▶ _TASK DIRECTIONS_
Look below for the line that contains "none -> blue brick H1 level 2", then copy it and each following line exactly, through and including the line that contains "none -> blue brick N2:N3 level 2".

▶ _Saved data entries_
^^^^^^^^
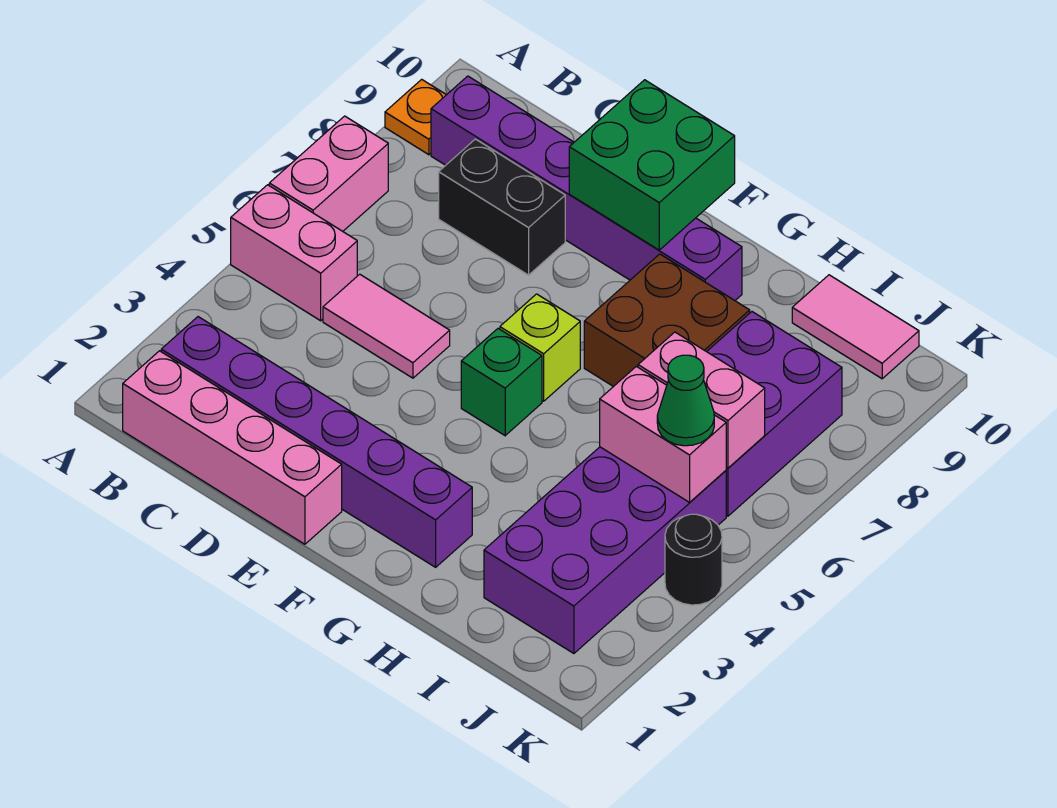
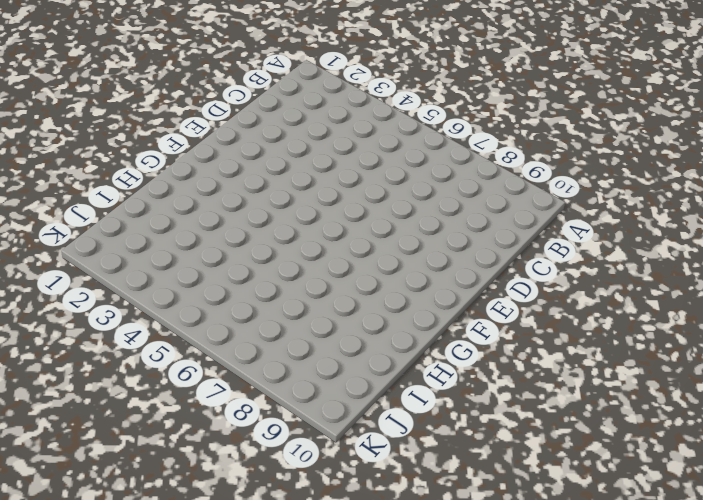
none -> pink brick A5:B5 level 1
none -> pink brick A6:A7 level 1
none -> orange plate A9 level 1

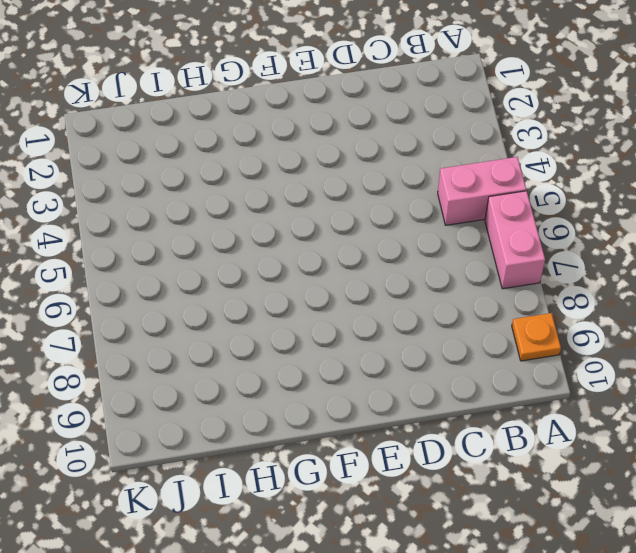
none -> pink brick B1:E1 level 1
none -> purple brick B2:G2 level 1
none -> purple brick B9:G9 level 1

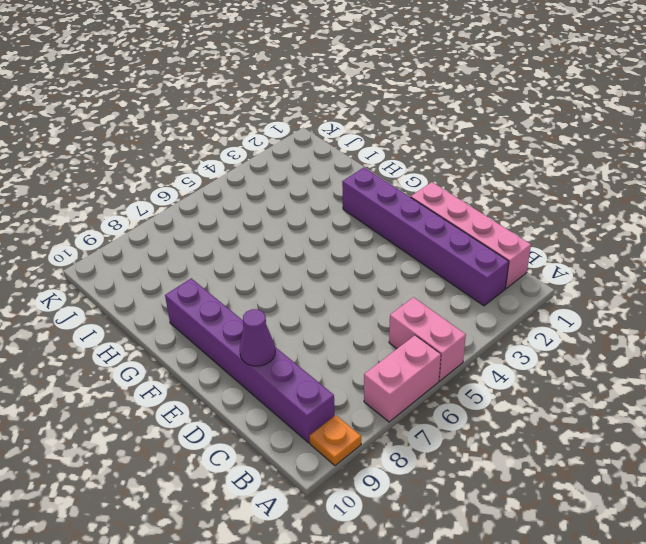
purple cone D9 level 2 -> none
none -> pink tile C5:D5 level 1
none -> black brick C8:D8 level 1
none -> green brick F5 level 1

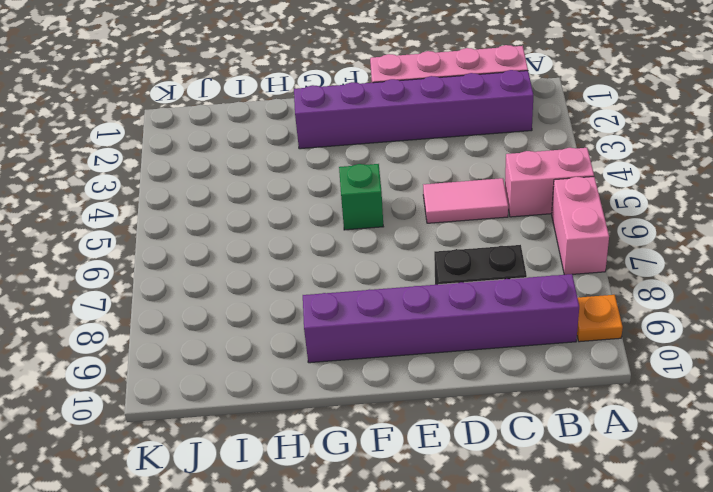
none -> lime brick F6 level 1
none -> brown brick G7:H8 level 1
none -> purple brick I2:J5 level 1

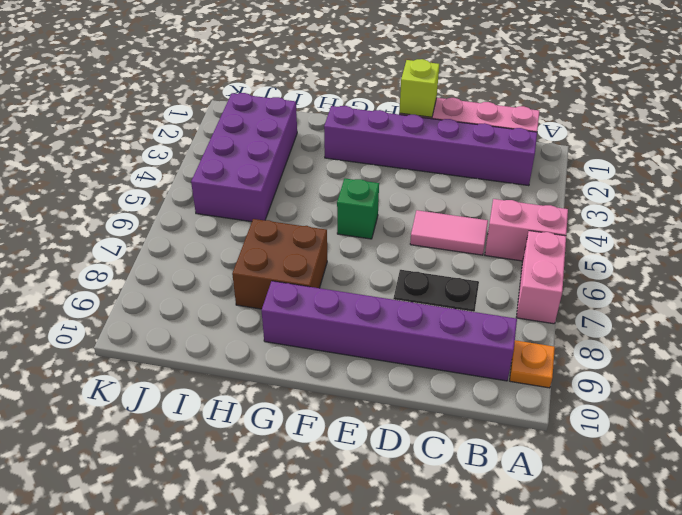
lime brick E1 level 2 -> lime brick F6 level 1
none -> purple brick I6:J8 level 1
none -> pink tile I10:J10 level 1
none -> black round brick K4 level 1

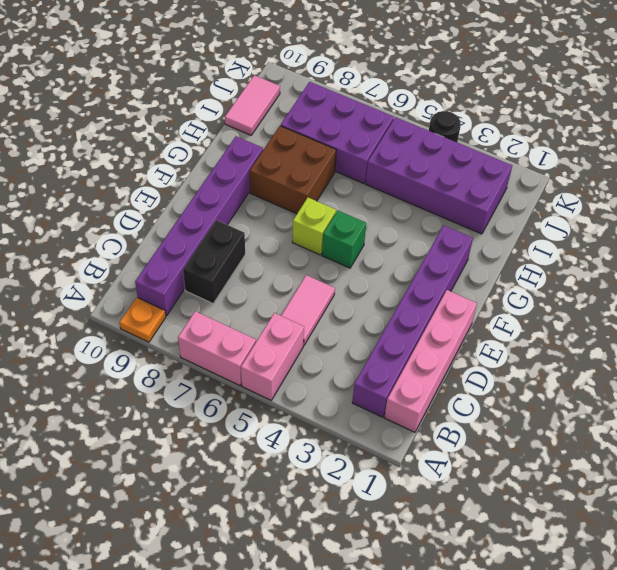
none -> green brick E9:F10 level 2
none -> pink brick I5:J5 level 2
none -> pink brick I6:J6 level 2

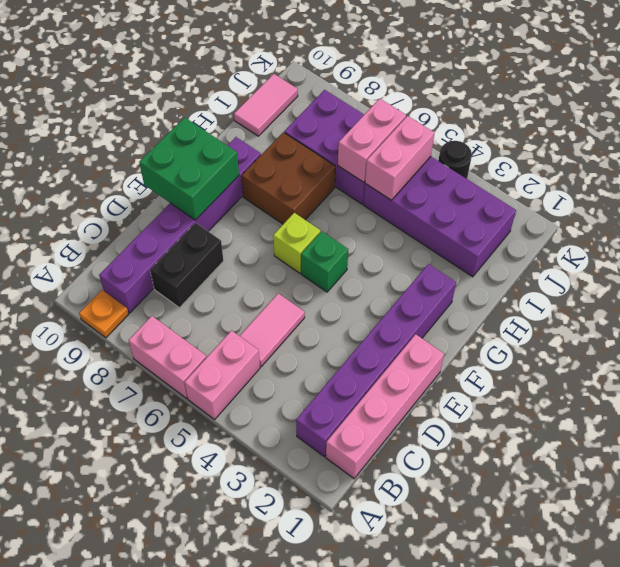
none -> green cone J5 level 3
^^^^^^^^
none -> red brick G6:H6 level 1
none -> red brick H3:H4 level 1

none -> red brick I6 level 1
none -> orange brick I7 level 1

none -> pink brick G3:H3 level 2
^^^^^^^^
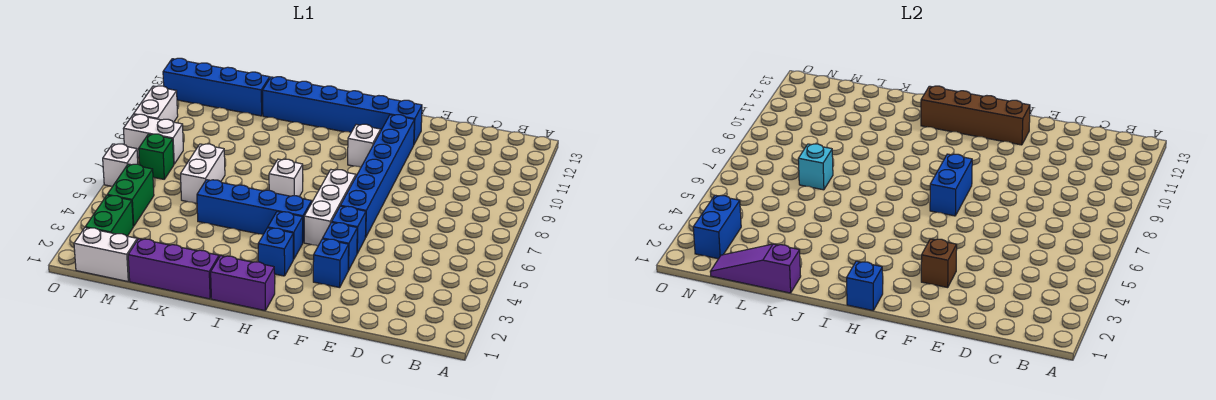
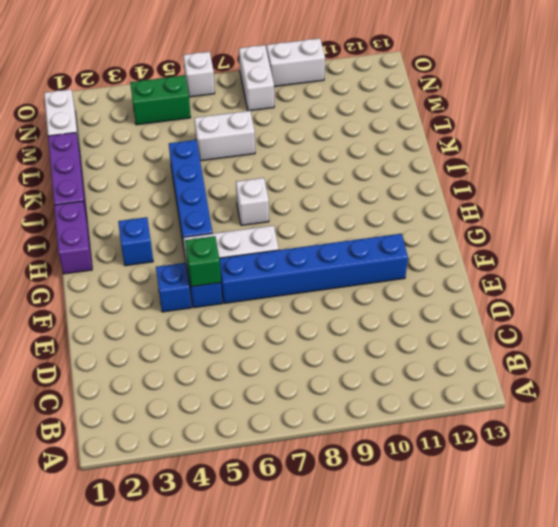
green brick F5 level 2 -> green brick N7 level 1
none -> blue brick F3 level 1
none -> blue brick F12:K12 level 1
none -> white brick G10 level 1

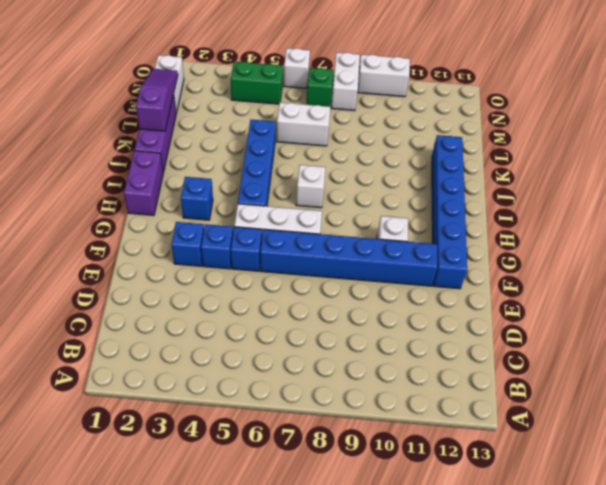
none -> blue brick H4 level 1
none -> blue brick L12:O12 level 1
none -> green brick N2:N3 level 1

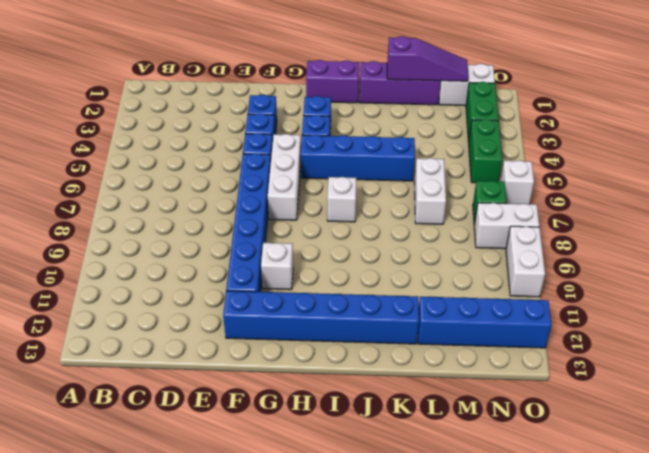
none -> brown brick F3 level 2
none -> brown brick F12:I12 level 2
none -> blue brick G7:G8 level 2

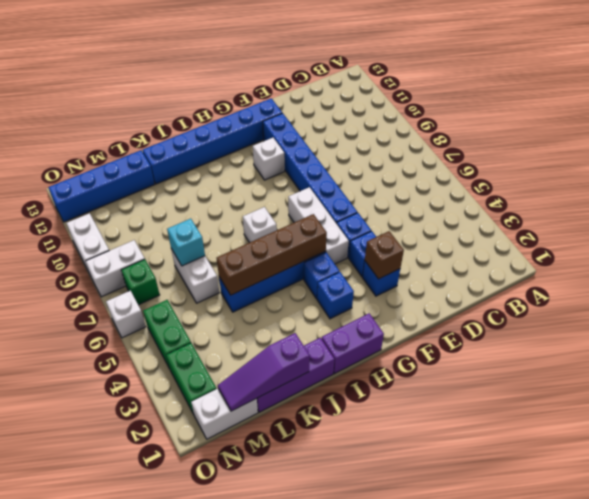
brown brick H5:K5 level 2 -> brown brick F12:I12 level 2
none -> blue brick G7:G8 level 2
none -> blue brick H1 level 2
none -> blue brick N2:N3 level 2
^^^^^^^^
▶ _TASK RESULT_
none -> blue brick H1 level 2
none -> blue brick N2:N3 level 2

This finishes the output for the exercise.